* _Request_: What you return must match the data below exactly, minus any pictures.

* _Supplied records_:

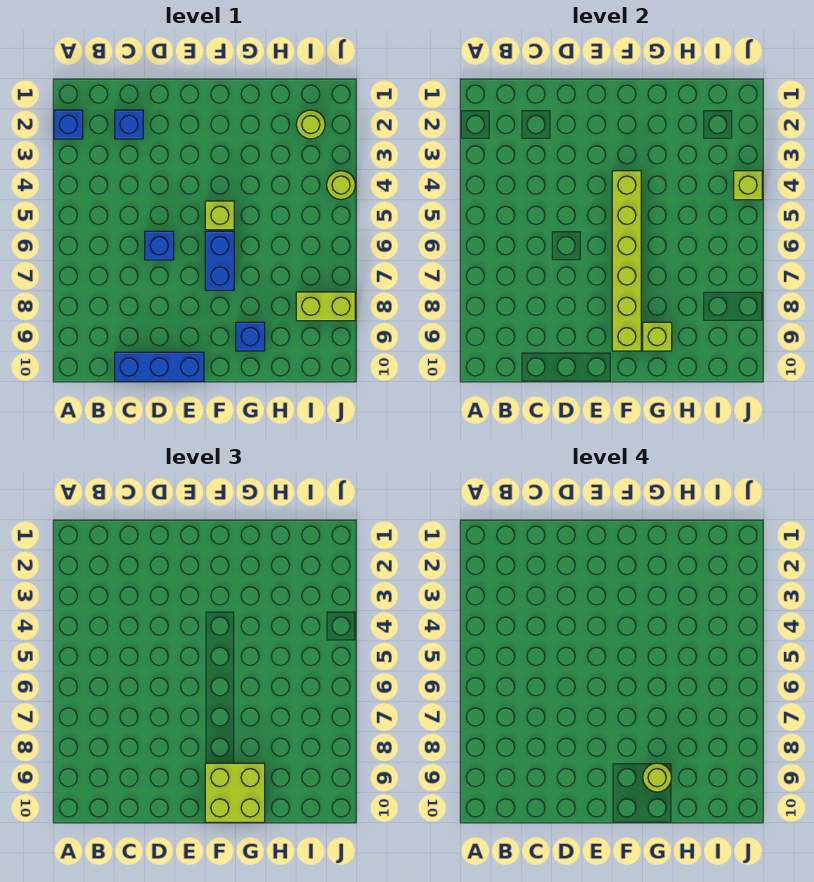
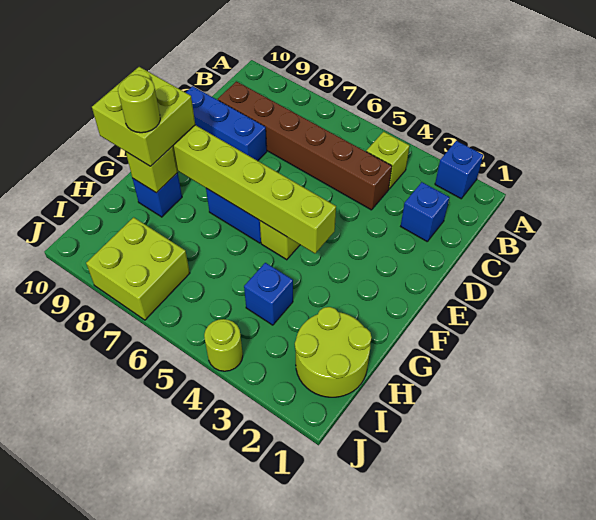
none -> brown 1x6 brick [218,81,392,210]
blue 1x3 brick [115,352,204,381] -> blue 1x3 brick turned to [186,86,267,161]
blue 1x1 brick [145,231,174,260] -> blue 1x1 brick moved to [244,263,293,325]
lime 1x1 round brick [296,110,325,139] -> lime 2x2 round brick [295,307,372,397]
lime 1x2 brick [296,292,355,321] -> lime 2x2 brick [86,217,190,320]
lime 1x1 brick [734,171,762,200] -> lime 1x1 brick moved to [366,131,410,189]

* _Output for this exercise_:
none -> brown 1x6 brick [218,81,392,210]
blue 1x3 brick [115,352,204,381] -> blue 1x3 brick turned to [186,86,267,161]
blue 1x1 brick [145,231,174,260] -> blue 1x1 brick moved to [244,263,293,325]
lime 1x1 round brick [296,110,325,139] -> lime 2x2 round brick [295,307,372,397]
lime 1x2 brick [296,292,355,321] -> lime 2x2 brick [86,217,190,320]
lime 1x1 brick [734,171,762,200] -> lime 1x1 brick moved to [366,131,410,189]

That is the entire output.